• _How to complete this task_:
Please reproduce the data exactly, excluding any pictures it contains.

[Dataset excerpts]

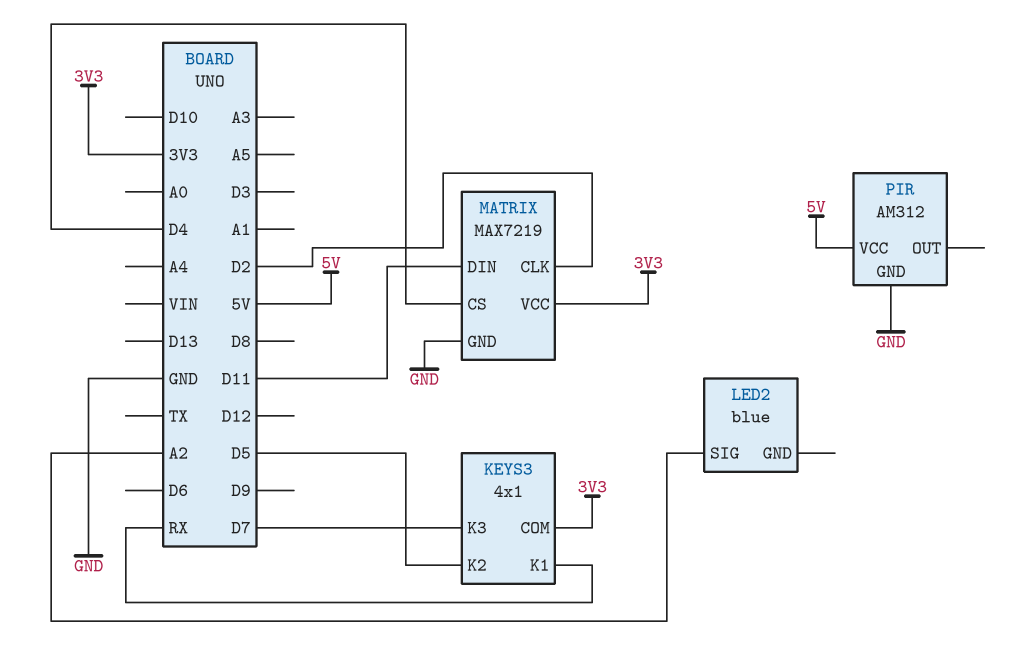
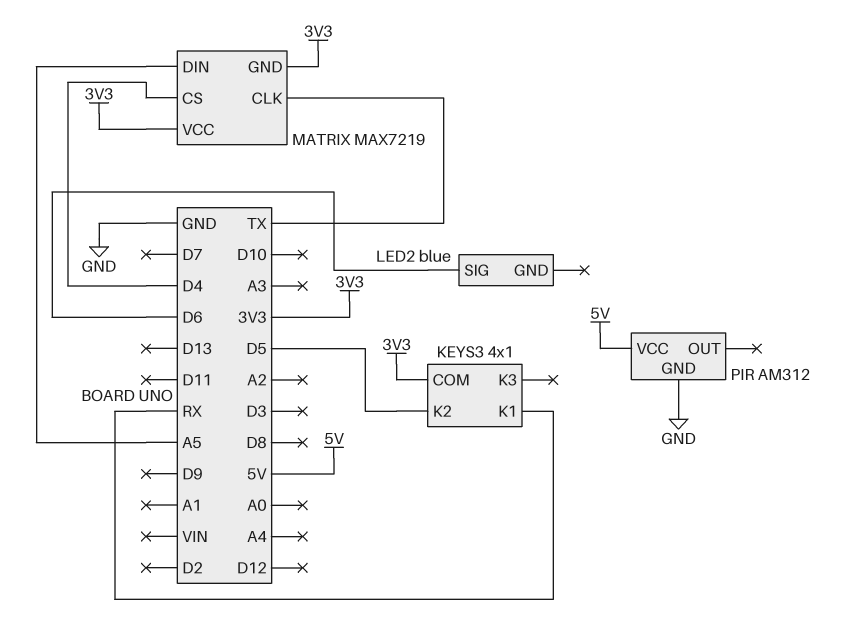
KEYS3 pin K3: D7 -> none
LED2 pin SIG: A2 -> D6
MATRIX pin CLK: D2 -> TX
MATRIX pin DIN: D11 -> A5
MATRIX pin GND: GND -> 3V3

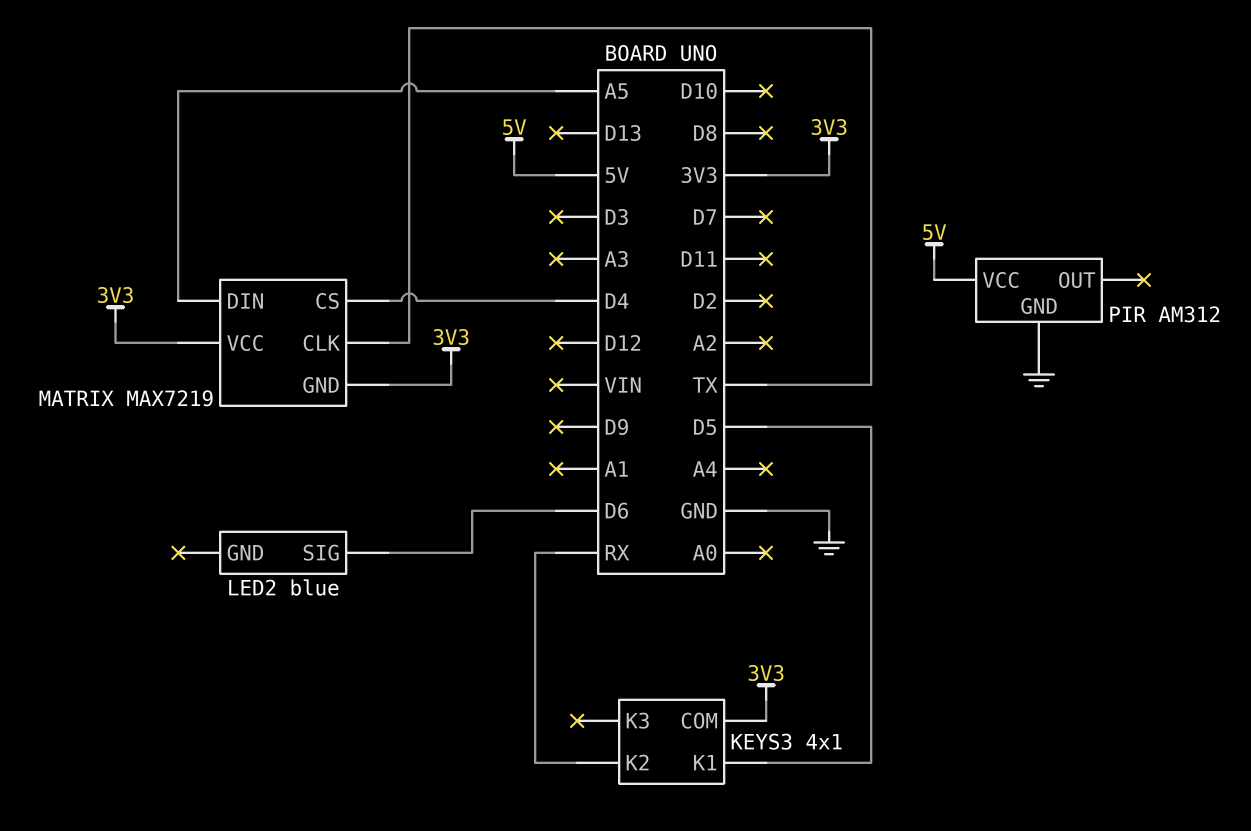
KEYS3 pin K1: RX -> D5
KEYS3 pin K2: D5 -> RX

• _Answer for this exercise_:
KEYS3 pin K3: D7 -> none
LED2 pin SIG: A2 -> D6
MATRIX pin CLK: D2 -> TX
MATRIX pin DIN: D11 -> A5
MATRIX pin GND: GND -> 3V3

KEYS3 pin K1: RX -> D5
KEYS3 pin K2: D5 -> RX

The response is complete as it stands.